● TASK DESCRIPTION
Could you reproduce the lines below from the one with "The brown gift moved from 123, 530, 211, 633" through the one with "The brown capsule"? Keep both ends and add nothing.

Records from a collection
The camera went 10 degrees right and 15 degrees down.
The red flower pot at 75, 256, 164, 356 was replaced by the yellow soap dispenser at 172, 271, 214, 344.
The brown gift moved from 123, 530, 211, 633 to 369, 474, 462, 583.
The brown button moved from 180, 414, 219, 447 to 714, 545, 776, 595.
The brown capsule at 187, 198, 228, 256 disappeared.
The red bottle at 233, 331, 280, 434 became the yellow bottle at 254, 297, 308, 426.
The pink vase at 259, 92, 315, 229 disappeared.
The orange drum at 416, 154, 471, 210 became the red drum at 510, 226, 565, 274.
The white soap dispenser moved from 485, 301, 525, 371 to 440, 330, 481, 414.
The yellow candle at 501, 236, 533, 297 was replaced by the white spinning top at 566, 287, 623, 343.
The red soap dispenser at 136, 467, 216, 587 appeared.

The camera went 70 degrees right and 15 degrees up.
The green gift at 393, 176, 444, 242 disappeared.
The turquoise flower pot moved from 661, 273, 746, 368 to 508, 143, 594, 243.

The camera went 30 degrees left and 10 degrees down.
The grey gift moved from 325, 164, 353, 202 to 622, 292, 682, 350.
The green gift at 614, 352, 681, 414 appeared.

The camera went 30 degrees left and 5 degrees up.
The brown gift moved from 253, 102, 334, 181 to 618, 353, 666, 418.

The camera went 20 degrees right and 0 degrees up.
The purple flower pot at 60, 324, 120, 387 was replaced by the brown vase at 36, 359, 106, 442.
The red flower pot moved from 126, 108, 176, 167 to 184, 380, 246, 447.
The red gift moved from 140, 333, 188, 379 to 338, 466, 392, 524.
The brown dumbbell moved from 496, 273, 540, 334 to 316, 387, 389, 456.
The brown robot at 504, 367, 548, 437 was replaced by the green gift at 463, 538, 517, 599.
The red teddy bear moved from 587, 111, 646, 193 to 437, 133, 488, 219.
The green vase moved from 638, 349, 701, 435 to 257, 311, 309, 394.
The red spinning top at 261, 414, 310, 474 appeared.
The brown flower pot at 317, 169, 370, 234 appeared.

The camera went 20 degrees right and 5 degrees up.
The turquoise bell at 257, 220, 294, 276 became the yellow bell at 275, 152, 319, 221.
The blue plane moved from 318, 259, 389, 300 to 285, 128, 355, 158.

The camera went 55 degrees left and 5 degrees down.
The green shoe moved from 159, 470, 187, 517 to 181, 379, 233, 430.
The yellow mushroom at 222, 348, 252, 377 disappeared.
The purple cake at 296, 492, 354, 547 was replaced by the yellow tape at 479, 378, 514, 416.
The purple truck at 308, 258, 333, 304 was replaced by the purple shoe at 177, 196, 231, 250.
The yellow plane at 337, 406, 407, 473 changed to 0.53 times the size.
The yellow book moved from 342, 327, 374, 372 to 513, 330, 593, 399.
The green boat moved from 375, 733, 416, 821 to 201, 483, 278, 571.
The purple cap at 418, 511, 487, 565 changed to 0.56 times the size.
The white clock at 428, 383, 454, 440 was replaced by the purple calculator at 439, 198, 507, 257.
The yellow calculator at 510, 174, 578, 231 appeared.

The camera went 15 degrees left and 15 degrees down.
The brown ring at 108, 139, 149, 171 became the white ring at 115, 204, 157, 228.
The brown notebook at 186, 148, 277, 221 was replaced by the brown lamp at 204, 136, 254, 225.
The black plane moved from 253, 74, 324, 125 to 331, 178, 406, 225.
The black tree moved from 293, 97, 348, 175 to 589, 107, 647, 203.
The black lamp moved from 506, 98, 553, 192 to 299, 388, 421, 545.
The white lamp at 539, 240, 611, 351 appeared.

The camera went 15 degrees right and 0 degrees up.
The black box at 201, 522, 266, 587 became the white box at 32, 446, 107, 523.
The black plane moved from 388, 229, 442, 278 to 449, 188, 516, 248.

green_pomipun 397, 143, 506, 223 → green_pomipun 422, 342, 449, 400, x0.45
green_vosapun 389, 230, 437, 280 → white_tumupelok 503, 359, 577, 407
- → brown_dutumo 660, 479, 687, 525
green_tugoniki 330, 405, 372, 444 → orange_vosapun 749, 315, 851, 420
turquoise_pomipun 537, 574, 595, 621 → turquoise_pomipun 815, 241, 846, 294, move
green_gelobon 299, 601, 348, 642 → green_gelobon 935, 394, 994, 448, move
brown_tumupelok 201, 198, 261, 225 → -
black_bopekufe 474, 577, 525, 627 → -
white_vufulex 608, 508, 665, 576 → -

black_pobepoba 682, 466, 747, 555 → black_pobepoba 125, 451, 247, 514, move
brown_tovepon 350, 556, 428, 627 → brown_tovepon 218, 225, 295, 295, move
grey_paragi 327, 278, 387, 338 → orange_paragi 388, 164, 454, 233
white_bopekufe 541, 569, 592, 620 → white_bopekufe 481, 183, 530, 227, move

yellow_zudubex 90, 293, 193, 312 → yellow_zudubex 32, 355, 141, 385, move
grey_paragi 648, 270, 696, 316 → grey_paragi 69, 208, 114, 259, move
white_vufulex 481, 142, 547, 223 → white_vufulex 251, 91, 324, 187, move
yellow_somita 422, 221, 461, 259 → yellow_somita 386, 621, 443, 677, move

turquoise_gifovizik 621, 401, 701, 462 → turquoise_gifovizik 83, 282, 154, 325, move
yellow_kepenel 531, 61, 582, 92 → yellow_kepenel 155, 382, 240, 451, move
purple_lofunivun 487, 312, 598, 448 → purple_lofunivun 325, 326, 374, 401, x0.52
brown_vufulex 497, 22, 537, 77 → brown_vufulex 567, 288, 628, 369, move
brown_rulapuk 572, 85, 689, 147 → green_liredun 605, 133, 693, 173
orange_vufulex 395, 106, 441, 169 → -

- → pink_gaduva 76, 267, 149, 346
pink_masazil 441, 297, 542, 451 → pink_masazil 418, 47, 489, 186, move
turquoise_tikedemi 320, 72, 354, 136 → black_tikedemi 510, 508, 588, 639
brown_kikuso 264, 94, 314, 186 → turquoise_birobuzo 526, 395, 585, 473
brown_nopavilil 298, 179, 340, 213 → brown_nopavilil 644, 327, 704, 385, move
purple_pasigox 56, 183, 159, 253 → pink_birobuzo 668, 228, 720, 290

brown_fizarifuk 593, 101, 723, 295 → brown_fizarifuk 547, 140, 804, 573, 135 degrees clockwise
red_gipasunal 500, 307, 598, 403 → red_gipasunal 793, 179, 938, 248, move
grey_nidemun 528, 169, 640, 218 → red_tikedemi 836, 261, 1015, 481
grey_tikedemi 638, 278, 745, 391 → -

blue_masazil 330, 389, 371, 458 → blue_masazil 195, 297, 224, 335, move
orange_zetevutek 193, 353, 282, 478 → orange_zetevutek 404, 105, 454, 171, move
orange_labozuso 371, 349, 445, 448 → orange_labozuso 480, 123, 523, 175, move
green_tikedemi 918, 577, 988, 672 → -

● ANSWER SECTION
The brown gift moved from 123, 530, 211, 633 to 369, 474, 462, 583.
The brown button moved from 180, 414, 219, 447 to 714, 545, 776, 595.
The brown capsule at 187, 198, 228, 256 disappeared.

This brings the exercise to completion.